***** DATASET ENTRIES

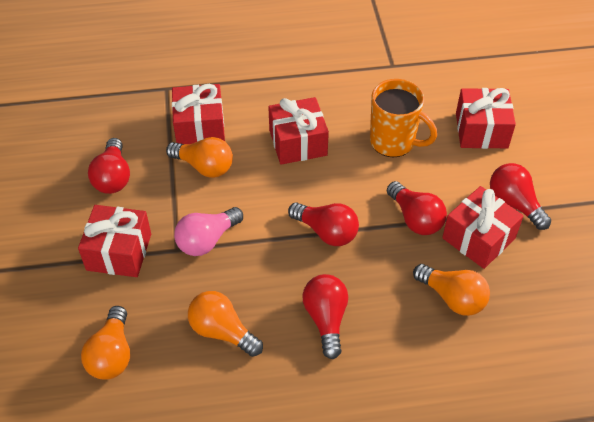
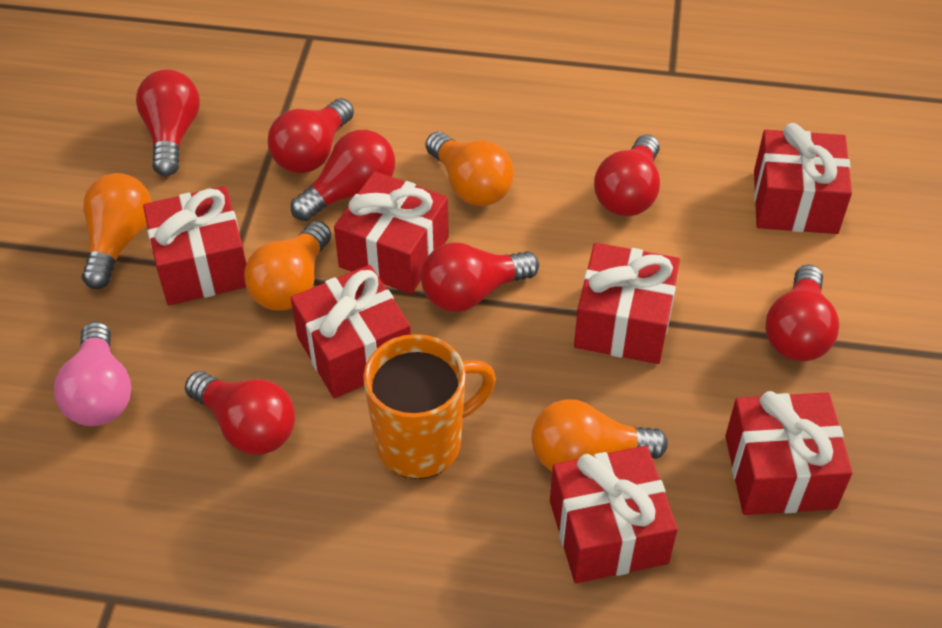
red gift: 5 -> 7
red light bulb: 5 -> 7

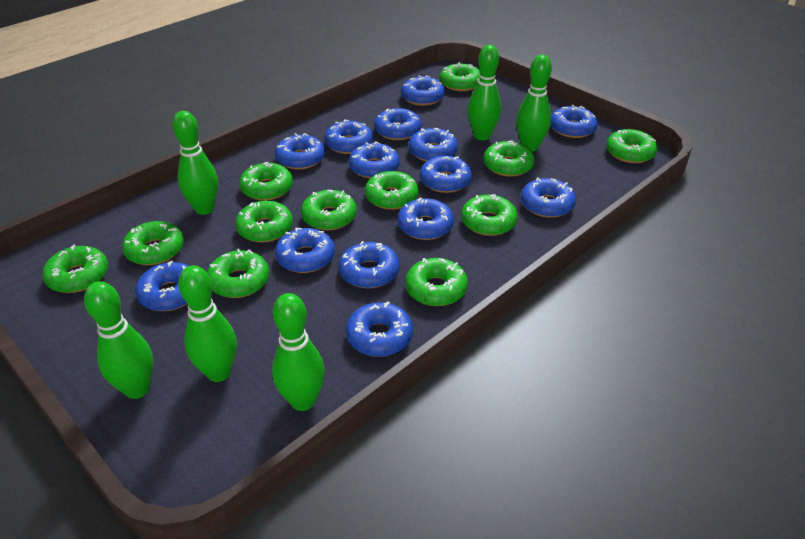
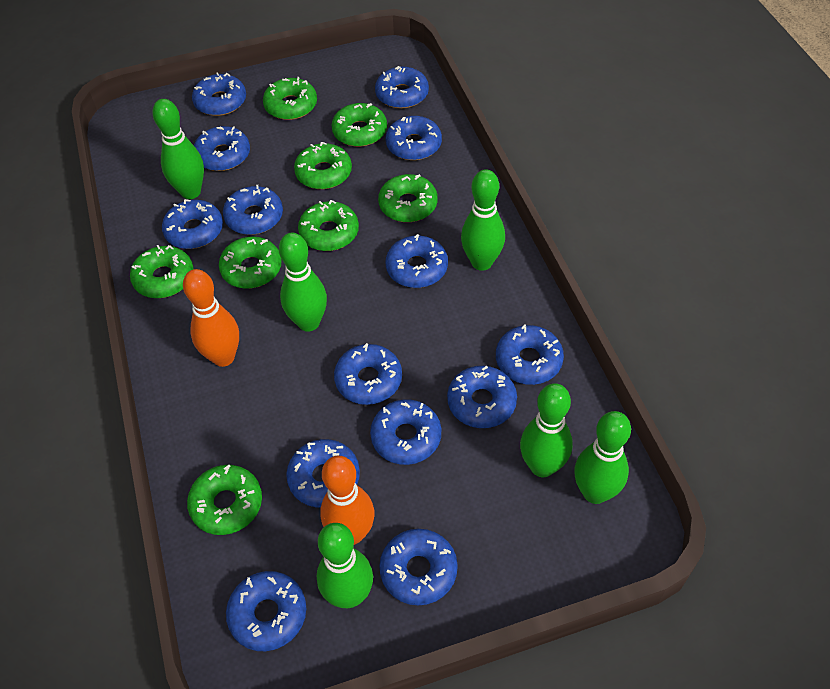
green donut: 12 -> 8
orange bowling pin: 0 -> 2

**********
***** DATASET ENTRIES

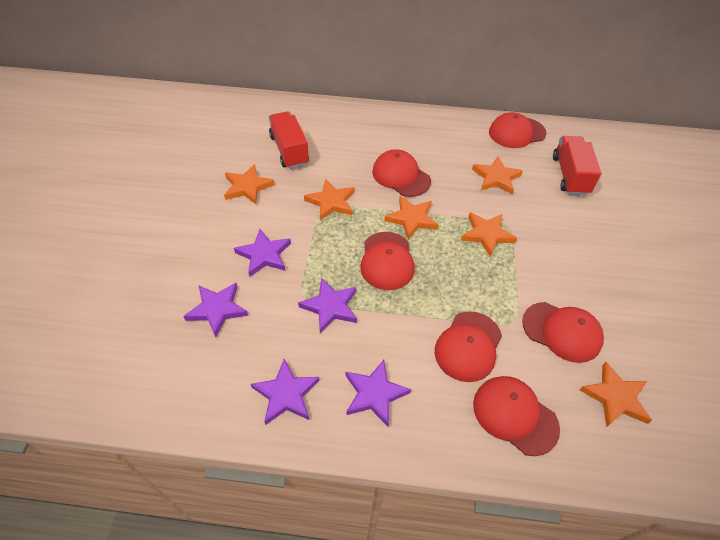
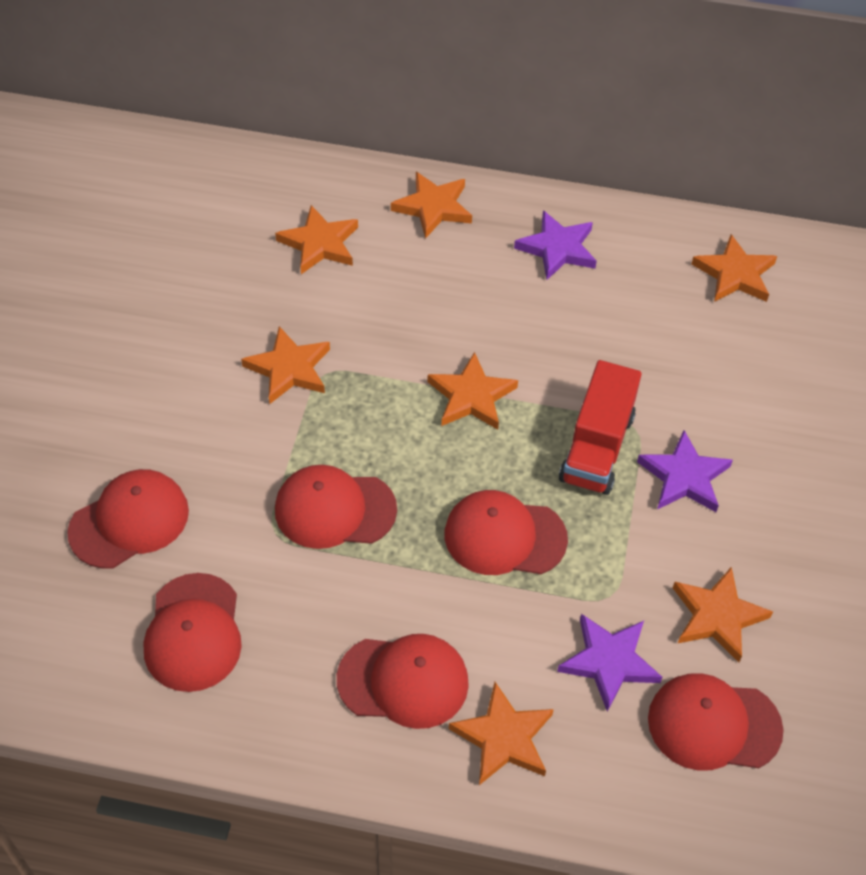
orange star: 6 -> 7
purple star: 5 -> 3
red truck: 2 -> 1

**********
***** DATASET ENTRIES

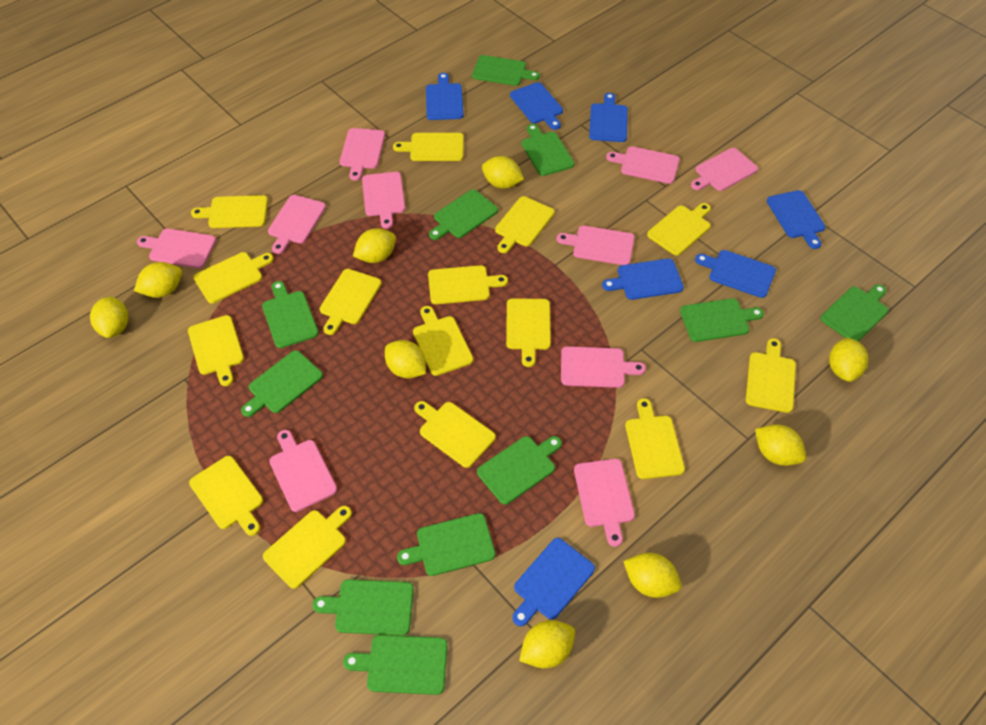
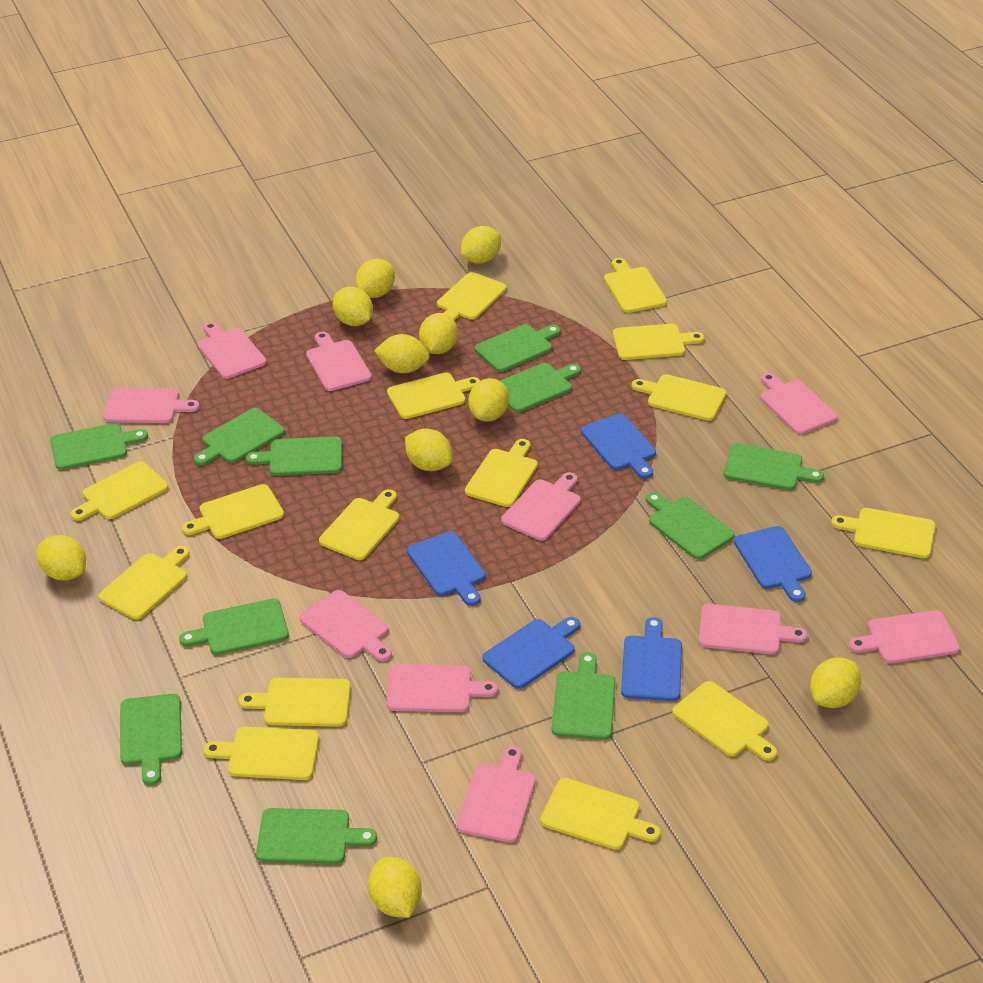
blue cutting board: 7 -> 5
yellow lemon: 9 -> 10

**********

_AIM OF THE TASK_:
What is needed is the number of lines in the data that hold the word "orange", with nothing added.

_RESPONSE AREA_:
2